Version difference data:
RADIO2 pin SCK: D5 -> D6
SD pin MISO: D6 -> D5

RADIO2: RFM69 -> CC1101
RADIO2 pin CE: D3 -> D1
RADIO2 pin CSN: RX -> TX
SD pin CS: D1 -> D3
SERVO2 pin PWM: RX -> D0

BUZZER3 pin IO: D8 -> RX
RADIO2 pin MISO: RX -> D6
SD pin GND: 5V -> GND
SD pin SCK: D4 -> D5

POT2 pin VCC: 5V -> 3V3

ASSIGNMENT: Give again, exactly, every line from the one holding "SERVO2 pin PWM: RX -> D0" to the last line of the data.

TASK OUTPUT:
SERVO2 pin PWM: RX -> D0

BUZZER3 pin IO: D8 -> RX
RADIO2 pin MISO: RX -> D6
SD pin GND: 5V -> GND
SD pin SCK: D4 -> D5

POT2 pin VCC: 5V -> 3V3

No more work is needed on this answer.